[Dataset records]
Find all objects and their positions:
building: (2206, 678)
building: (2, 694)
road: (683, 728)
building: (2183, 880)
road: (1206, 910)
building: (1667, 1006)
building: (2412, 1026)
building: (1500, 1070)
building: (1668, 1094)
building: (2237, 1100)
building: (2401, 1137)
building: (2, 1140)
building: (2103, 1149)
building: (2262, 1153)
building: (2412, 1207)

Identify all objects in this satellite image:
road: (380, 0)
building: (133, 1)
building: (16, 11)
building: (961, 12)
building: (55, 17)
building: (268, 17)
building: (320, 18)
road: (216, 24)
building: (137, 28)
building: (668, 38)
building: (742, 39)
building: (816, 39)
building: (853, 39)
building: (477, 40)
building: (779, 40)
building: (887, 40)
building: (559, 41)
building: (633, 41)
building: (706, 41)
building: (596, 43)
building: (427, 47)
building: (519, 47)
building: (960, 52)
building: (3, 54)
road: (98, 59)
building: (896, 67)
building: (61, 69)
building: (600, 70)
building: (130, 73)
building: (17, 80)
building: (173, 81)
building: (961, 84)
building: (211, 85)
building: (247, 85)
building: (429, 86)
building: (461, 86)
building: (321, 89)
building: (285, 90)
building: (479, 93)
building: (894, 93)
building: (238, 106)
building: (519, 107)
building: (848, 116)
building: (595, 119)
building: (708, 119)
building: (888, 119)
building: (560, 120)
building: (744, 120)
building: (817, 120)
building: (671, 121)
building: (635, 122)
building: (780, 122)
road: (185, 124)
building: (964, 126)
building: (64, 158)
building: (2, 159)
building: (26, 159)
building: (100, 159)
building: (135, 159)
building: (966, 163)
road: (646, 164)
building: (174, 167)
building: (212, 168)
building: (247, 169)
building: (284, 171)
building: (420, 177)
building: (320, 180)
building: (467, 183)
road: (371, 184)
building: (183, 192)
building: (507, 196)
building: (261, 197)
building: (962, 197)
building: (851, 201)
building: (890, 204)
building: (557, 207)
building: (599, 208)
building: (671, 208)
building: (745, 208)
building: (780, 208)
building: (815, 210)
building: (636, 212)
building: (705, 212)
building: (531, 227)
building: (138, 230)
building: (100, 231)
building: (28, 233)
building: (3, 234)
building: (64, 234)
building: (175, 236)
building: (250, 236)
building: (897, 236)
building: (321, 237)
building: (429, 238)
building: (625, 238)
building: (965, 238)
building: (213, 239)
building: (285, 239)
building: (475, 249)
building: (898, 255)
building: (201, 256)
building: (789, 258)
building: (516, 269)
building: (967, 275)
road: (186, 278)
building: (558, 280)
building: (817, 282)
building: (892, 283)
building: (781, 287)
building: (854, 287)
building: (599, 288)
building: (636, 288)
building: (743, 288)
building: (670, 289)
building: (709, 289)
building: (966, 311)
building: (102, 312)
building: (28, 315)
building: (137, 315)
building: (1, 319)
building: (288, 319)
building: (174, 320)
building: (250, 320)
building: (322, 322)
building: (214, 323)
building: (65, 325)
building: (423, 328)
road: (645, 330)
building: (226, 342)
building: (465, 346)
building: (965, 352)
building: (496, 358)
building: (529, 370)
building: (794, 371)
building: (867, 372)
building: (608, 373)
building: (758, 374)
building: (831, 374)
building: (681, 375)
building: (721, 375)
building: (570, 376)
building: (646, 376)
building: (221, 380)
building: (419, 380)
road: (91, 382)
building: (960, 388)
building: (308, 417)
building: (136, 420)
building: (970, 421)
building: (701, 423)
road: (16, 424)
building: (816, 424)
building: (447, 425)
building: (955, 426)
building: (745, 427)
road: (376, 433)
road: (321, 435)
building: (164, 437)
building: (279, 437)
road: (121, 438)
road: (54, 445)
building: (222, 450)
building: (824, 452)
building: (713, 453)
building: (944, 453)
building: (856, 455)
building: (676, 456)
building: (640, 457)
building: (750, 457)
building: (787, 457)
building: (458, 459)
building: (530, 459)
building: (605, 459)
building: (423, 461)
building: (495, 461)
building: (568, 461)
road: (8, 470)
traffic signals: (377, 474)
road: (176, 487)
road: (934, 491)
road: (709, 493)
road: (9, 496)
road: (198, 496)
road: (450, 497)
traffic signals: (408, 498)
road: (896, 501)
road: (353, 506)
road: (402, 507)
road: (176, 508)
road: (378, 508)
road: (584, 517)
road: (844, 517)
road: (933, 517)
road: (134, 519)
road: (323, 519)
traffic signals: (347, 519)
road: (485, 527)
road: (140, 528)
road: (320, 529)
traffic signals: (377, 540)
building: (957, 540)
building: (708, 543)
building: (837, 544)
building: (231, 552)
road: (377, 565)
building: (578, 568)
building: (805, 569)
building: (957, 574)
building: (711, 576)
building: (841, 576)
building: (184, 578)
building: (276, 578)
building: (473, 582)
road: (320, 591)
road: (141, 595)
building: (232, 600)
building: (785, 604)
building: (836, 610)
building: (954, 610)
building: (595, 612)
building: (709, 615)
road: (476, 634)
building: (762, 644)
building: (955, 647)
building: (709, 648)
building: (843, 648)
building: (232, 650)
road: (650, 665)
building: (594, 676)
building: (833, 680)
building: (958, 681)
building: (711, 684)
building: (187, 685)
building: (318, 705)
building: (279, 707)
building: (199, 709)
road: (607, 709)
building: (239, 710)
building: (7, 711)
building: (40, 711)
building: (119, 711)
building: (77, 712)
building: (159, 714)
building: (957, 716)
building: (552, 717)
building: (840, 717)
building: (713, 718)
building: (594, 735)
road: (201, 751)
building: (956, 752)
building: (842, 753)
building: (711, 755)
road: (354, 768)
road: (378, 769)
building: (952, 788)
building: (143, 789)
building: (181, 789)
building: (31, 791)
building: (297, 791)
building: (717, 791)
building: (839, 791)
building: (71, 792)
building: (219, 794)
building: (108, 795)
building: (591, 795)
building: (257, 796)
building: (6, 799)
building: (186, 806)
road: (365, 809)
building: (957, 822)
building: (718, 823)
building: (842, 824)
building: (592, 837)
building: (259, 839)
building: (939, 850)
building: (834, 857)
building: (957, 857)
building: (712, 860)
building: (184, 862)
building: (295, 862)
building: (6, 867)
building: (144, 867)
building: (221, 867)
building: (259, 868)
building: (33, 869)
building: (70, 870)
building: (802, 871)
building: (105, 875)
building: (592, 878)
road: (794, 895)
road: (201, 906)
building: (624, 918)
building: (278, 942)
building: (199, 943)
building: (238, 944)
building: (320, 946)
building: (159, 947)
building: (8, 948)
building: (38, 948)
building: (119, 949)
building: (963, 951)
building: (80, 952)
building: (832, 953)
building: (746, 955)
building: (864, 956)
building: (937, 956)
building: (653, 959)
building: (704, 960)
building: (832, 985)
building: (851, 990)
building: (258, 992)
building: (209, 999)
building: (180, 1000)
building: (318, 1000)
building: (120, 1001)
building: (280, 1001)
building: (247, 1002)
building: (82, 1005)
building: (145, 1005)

> EXERCISE PROMPT
All of the records above are to be copied exactly.

> RESULT FOR THIS TASK
Find all objects and their positions:
building: (2206, 678)
building: (2, 694)
road: (683, 728)
building: (2183, 880)
road: (1206, 910)
building: (1667, 1006)
building: (2412, 1026)
building: (1500, 1070)
building: (1668, 1094)
building: (2237, 1100)
building: (2401, 1137)
building: (2, 1140)
building: (2103, 1149)
building: (2262, 1153)
building: (2412, 1207)

Identify all objects in this satellite image:
road: (380, 0)
building: (133, 1)
building: (16, 11)
building: (961, 12)
building: (55, 17)
building: (268, 17)
building: (320, 18)
road: (216, 24)
building: (137, 28)
building: (668, 38)
building: (742, 39)
building: (816, 39)
building: (853, 39)
building: (477, 40)
building: (779, 40)
building: (887, 40)
building: (559, 41)
building: (633, 41)
building: (706, 41)
building: (596, 43)
building: (427, 47)
building: (519, 47)
building: (960, 52)
building: (3, 54)
road: (98, 59)
building: (896, 67)
building: (61, 69)
building: (600, 70)
building: (130, 73)
building: (17, 80)
building: (173, 81)
building: (961, 84)
building: (211, 85)
building: (247, 85)
building: (429, 86)
building: (461, 86)
building: (321, 89)
building: (285, 90)
building: (479, 93)
building: (894, 93)
building: (238, 106)
building: (519, 107)
building: (848, 116)
building: (595, 119)
building: (708, 119)
building: (888, 119)
building: (560, 120)
building: (744, 120)
building: (817, 120)
building: (671, 121)
building: (635, 122)
building: (780, 122)
road: (185, 124)
building: (964, 126)
building: (64, 158)
building: (2, 159)
building: (26, 159)
building: (100, 159)
building: (135, 159)
building: (966, 163)
road: (646, 164)
building: (174, 167)
building: (212, 168)
building: (247, 169)
building: (284, 171)
building: (420, 177)
building: (320, 180)
building: (467, 183)
road: (371, 184)
building: (183, 192)
building: (507, 196)
building: (261, 197)
building: (962, 197)
building: (851, 201)
building: (890, 204)
building: (557, 207)
building: (599, 208)
building: (671, 208)
building: (745, 208)
building: (780, 208)
building: (815, 210)
building: (636, 212)
building: (705, 212)
building: (531, 227)
building: (138, 230)
building: (100, 231)
building: (28, 233)
building: (3, 234)
building: (64, 234)
building: (175, 236)
building: (250, 236)
building: (897, 236)
building: (321, 237)
building: (429, 238)
building: (625, 238)
building: (965, 238)
building: (213, 239)
building: (285, 239)
building: (475, 249)
building: (898, 255)
building: (201, 256)
building: (789, 258)
building: (516, 269)
building: (967, 275)
road: (186, 278)
building: (558, 280)
building: (817, 282)
building: (892, 283)
building: (781, 287)
building: (854, 287)
building: (599, 288)
building: (636, 288)
building: (743, 288)
building: (670, 289)
building: (709, 289)
building: (966, 311)
building: (102, 312)
building: (28, 315)
building: (137, 315)
building: (1, 319)
building: (288, 319)
building: (174, 320)
building: (250, 320)
building: (322, 322)
building: (214, 323)
building: (65, 325)
building: (423, 328)
road: (645, 330)
building: (226, 342)
building: (465, 346)
building: (965, 352)
building: (496, 358)
building: (529, 370)
building: (794, 371)
building: (867, 372)
building: (608, 373)
building: (758, 374)
building: (831, 374)
building: (681, 375)
building: (721, 375)
building: (570, 376)
building: (646, 376)
building: (221, 380)
building: (419, 380)
road: (91, 382)
building: (960, 388)
building: (308, 417)
building: (136, 420)
building: (970, 421)
building: (701, 423)
road: (16, 424)
building: (816, 424)
building: (447, 425)
building: (955, 426)
building: (745, 427)
road: (376, 433)
road: (321, 435)
building: (164, 437)
building: (279, 437)
road: (121, 438)
road: (54, 445)
building: (222, 450)
building: (824, 452)
building: (713, 453)
building: (944, 453)
building: (856, 455)
building: (676, 456)
building: (640, 457)
building: (750, 457)
building: (787, 457)
building: (458, 459)
building: (530, 459)
building: (605, 459)
building: (423, 461)
building: (495, 461)
building: (568, 461)
road: (8, 470)
traffic signals: (377, 474)
road: (176, 487)
road: (934, 491)
road: (709, 493)
road: (9, 496)
road: (198, 496)
road: (450, 497)
traffic signals: (408, 498)
road: (896, 501)
road: (353, 506)
road: (402, 507)
road: (176, 508)
road: (378, 508)
road: (584, 517)
road: (844, 517)
road: (933, 517)
road: (134, 519)
road: (323, 519)
traffic signals: (347, 519)
road: (485, 527)
road: (140, 528)
road: (320, 529)
traffic signals: (377, 540)
building: (957, 540)
building: (708, 543)
building: (837, 544)
building: (231, 552)
road: (377, 565)
building: (578, 568)
building: (805, 569)
building: (957, 574)
building: (711, 576)
building: (841, 576)
building: (184, 578)
building: (276, 578)
building: (473, 582)
road: (320, 591)
road: (141, 595)
building: (232, 600)
building: (785, 604)
building: (836, 610)
building: (954, 610)
building: (595, 612)
building: (709, 615)
road: (476, 634)
building: (762, 644)
building: (955, 647)
building: (709, 648)
building: (843, 648)
building: (232, 650)
road: (650, 665)
building: (594, 676)
building: (833, 680)
building: (958, 681)
building: (711, 684)
building: (187, 685)
building: (318, 705)
building: (279, 707)
building: (199, 709)
road: (607, 709)
building: (239, 710)
building: (7, 711)
building: (40, 711)
building: (119, 711)
building: (77, 712)
building: (159, 714)
building: (957, 716)
building: (552, 717)
building: (840, 717)
building: (713, 718)
building: (594, 735)
road: (201, 751)
building: (956, 752)
building: (842, 753)
building: (711, 755)
road: (354, 768)
road: (378, 769)
building: (952, 788)
building: (143, 789)
building: (181, 789)
building: (31, 791)
building: (297, 791)
building: (717, 791)
building: (839, 791)
building: (71, 792)
building: (219, 794)
building: (108, 795)
building: (591, 795)
building: (257, 796)
building: (6, 799)
building: (186, 806)
road: (365, 809)
building: (957, 822)
building: (718, 823)
building: (842, 824)
building: (592, 837)
building: (259, 839)
building: (939, 850)
building: (834, 857)
building: (957, 857)
building: (712, 860)
building: (184, 862)
building: (295, 862)
building: (6, 867)
building: (144, 867)
building: (221, 867)
building: (259, 868)
building: (33, 869)
building: (70, 870)
building: (802, 871)
building: (105, 875)
building: (592, 878)
road: (794, 895)
road: (201, 906)
building: (624, 918)
building: (278, 942)
building: (199, 943)
building: (238, 944)
building: (320, 946)
building: (159, 947)
building: (8, 948)
building: (38, 948)
building: (119, 949)
building: (963, 951)
building: (80, 952)
building: (832, 953)
building: (746, 955)
building: (864, 956)
building: (937, 956)
building: (653, 959)
building: (704, 960)
building: (832, 985)
building: (851, 990)
building: (258, 992)
building: (209, 999)
building: (180, 1000)
building: (318, 1000)
building: (120, 1001)
building: (280, 1001)
building: (247, 1002)
building: (82, 1005)
building: (145, 1005)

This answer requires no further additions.